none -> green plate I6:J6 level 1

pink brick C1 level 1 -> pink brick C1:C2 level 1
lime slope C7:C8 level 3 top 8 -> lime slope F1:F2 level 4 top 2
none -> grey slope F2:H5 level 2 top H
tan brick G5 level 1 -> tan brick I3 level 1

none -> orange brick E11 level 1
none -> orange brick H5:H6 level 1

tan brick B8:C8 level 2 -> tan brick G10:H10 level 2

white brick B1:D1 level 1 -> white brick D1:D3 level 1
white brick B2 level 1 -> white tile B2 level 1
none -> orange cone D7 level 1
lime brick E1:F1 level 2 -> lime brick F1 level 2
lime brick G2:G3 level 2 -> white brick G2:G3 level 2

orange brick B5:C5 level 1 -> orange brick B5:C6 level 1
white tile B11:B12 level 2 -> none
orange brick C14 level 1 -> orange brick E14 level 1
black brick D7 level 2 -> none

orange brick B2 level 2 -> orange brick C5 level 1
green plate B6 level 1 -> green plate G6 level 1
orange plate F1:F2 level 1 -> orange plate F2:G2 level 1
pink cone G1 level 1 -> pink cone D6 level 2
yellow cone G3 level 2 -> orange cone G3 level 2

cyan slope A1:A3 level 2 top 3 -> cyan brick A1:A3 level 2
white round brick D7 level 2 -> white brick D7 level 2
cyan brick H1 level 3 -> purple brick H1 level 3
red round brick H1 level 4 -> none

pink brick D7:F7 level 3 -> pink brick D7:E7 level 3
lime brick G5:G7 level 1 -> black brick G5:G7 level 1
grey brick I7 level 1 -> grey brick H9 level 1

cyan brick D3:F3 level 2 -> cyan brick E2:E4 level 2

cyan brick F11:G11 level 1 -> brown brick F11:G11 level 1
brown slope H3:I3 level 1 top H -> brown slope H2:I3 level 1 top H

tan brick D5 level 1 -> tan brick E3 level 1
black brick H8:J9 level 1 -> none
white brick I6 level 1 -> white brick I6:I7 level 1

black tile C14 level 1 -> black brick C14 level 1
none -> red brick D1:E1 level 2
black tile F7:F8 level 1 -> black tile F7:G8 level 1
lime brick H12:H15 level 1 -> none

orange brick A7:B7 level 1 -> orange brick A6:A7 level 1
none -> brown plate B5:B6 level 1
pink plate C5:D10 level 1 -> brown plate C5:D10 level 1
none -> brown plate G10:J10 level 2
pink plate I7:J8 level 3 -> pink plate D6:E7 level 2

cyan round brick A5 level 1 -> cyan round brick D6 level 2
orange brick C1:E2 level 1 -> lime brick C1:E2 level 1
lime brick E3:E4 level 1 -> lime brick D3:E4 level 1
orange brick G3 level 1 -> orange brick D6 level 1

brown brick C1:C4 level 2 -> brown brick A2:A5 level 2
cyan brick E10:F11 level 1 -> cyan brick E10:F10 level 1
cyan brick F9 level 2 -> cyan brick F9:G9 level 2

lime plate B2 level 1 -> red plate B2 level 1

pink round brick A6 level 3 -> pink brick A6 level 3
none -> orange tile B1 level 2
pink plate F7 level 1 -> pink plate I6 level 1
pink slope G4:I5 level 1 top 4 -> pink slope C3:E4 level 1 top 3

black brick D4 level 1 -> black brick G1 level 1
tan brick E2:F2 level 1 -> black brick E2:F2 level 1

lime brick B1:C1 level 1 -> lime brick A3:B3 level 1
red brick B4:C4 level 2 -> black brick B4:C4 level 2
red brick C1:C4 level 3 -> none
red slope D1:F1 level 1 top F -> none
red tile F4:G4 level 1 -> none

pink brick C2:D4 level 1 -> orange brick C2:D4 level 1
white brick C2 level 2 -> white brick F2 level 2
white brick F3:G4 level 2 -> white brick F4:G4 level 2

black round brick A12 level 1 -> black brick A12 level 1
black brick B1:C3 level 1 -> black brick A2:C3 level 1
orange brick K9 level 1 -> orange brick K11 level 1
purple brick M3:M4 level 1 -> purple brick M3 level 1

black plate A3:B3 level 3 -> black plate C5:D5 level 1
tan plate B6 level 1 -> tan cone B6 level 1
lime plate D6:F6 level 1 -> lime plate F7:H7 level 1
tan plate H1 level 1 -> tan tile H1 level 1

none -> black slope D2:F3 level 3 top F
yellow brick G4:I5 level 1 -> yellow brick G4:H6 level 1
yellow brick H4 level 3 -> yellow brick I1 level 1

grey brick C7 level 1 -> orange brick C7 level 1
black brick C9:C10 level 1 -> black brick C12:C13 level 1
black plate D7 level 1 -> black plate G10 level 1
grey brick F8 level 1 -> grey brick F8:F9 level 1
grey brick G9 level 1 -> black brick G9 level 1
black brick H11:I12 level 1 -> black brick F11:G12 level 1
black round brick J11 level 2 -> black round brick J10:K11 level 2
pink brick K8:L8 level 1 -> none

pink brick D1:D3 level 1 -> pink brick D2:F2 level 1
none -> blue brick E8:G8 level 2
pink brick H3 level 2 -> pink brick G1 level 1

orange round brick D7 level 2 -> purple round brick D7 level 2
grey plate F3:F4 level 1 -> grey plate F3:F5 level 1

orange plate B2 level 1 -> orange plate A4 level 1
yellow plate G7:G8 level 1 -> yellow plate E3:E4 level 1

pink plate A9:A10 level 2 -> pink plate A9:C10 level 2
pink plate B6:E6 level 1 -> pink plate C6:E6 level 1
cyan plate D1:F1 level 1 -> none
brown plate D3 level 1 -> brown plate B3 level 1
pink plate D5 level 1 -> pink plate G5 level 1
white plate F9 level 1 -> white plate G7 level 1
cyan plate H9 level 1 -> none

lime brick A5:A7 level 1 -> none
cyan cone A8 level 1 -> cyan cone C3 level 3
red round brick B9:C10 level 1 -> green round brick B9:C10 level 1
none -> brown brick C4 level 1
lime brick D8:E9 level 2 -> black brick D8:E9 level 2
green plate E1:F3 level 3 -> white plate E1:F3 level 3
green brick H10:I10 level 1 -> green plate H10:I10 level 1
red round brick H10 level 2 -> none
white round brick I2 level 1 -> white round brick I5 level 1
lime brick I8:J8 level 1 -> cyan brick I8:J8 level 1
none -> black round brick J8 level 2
☆ ☆ ☆ ☆ ☆
The task: Nothing but the lines from the first line of the data through the line with "lime brick E1:F1" should be returned, exactly as they appear, both ends included.

Task result:
none -> green plate I6:J6 level 1

pink brick C1 level 1 -> pink brick C1:C2 level 1
lime slope C7:C8 level 3 top 8 -> lime slope F1:F2 level 4 top 2
none -> grey slope F2:H5 level 2 top H
tan brick G5 level 1 -> tan brick I3 level 1

none -> orange brick E11 level 1
none -> orange brick H5:H6 level 1

tan brick B8:C8 level 2 -> tan brick G10:H10 level 2

white brick B1:D1 level 1 -> white brick D1:D3 level 1
white brick B2 level 1 -> white tile B2 level 1
none -> orange cone D7 level 1
lime brick E1:F1 level 2 -> lime brick F1 level 2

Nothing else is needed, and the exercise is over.